▶ [TASK REQUIREMENTS]: Below are entries to be transcribed exactly; exclude the pictures from the copy.

▶ [RECORDS FOR THE EXERCISE]:
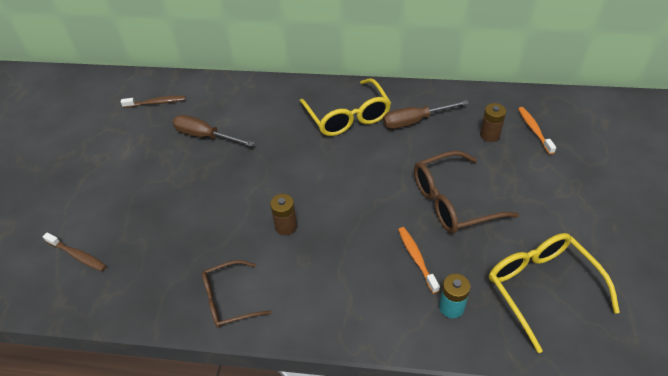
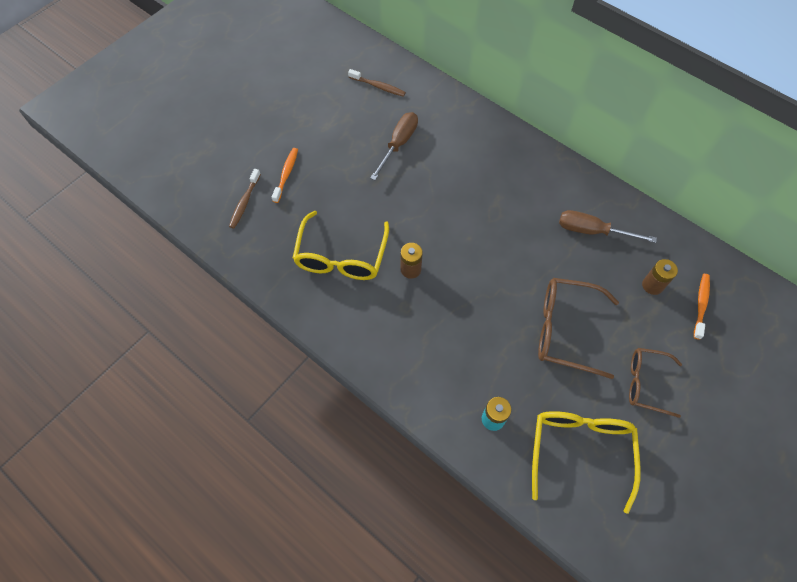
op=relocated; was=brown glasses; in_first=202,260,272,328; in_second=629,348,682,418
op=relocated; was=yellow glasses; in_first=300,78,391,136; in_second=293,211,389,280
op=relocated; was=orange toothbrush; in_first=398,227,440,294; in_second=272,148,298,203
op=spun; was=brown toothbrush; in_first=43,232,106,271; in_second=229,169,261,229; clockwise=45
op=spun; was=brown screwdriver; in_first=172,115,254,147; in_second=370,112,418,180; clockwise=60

▶ [OUTPUT]:
op=relocated; was=brown glasses; in_first=202,260,272,328; in_second=629,348,682,418
op=relocated; was=yellow glasses; in_first=300,78,391,136; in_second=293,211,389,280
op=relocated; was=orange toothbrush; in_first=398,227,440,294; in_second=272,148,298,203
op=spun; was=brown toothbrush; in_first=43,232,106,271; in_second=229,169,261,229; clockwise=45
op=spun; was=brown screwdriver; in_first=172,115,254,147; in_second=370,112,418,180; clockwise=60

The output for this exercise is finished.